Given the material below, repeat exactly the lines from the one containing "Locate all objects" through the final line, and nothing else.

··· The input

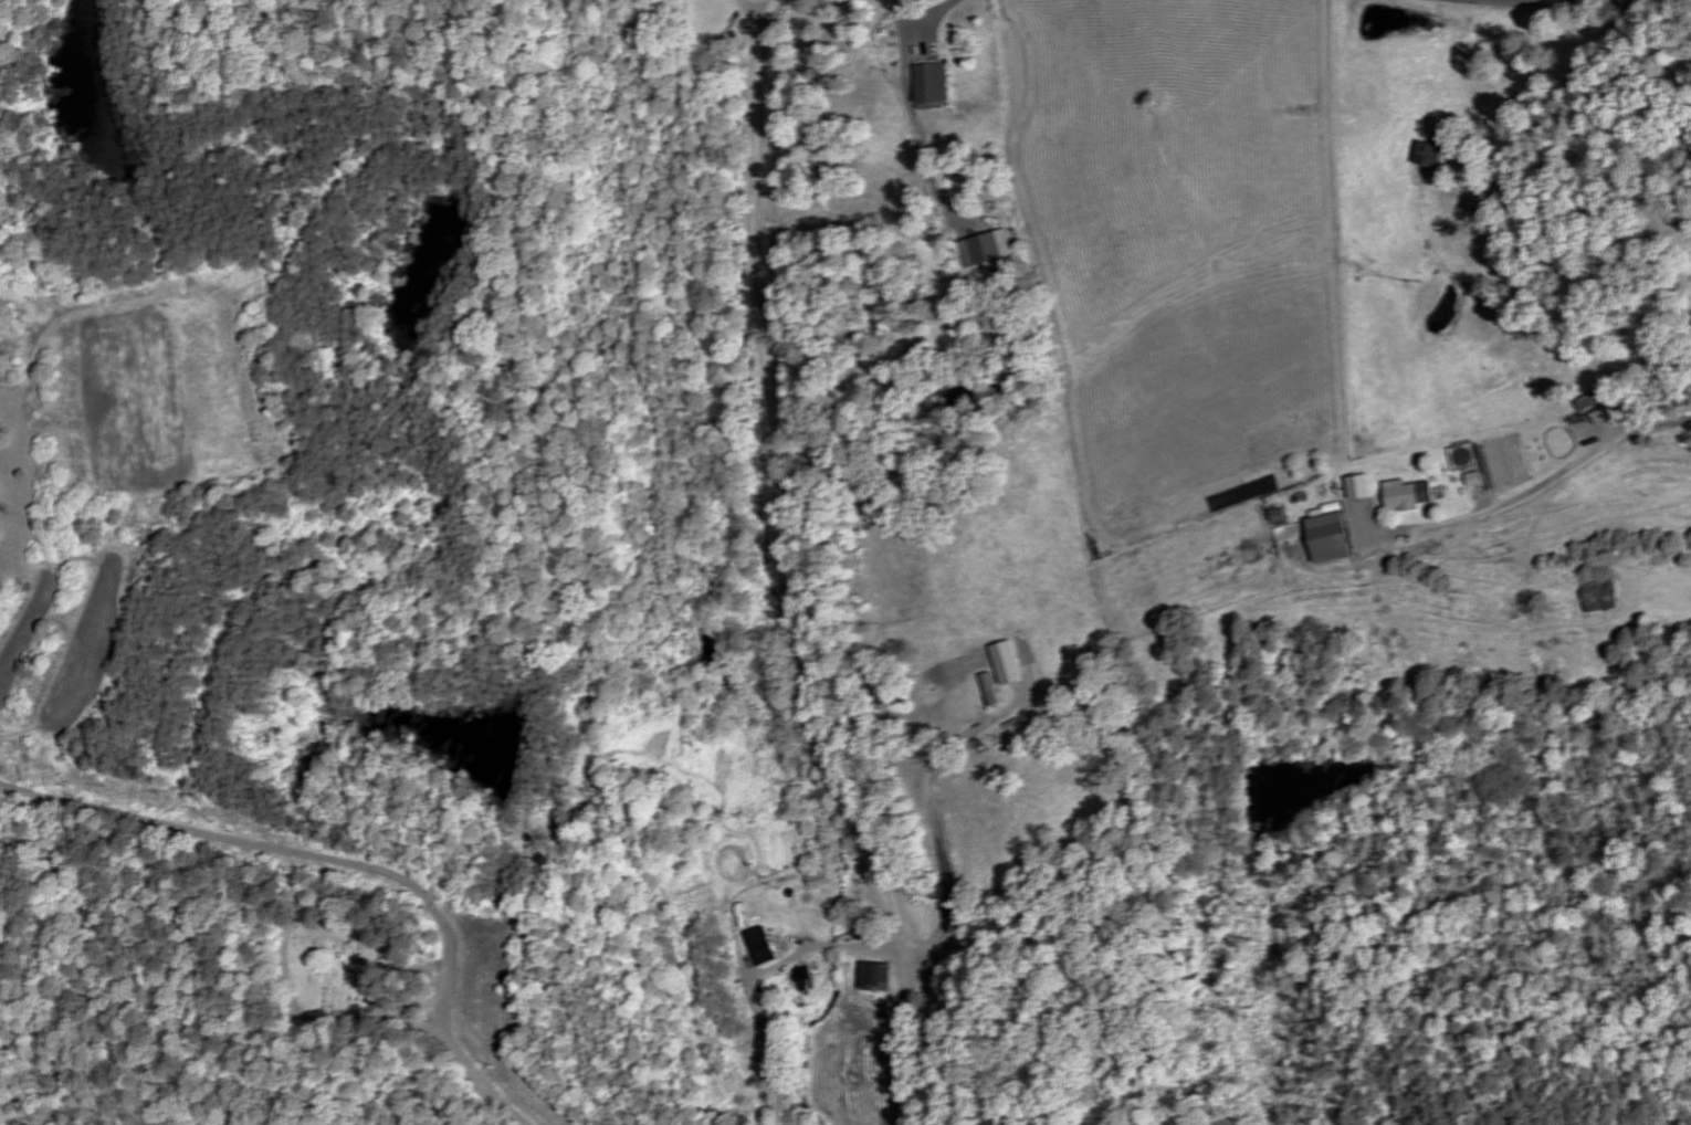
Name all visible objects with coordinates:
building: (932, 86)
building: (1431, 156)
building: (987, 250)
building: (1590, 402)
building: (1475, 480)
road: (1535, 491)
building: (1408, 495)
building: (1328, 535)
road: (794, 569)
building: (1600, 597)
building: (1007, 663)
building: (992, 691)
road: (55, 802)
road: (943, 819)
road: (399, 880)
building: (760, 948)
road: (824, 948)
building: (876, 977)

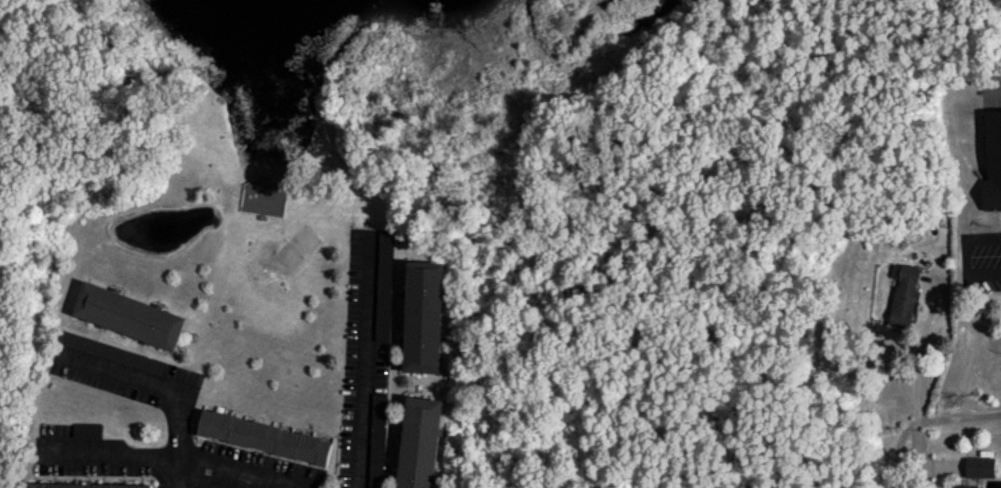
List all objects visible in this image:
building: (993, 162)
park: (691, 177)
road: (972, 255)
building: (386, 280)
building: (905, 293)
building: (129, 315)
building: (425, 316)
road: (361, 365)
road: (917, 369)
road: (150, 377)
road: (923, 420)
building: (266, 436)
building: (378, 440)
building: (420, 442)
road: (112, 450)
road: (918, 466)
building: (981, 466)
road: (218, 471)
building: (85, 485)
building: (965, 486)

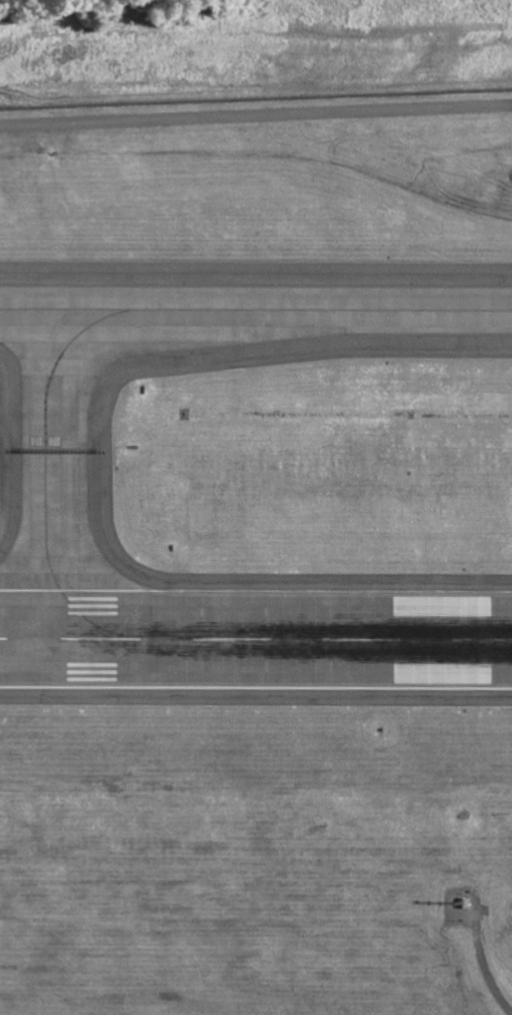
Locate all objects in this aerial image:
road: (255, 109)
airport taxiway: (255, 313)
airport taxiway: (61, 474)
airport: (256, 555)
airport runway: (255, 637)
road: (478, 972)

······

__Answer area__:
Locate all objects in this aerial image:
road: (255, 109)
airport taxiway: (255, 313)
airport taxiway: (61, 474)
airport: (256, 555)
airport runway: (255, 637)
road: (478, 972)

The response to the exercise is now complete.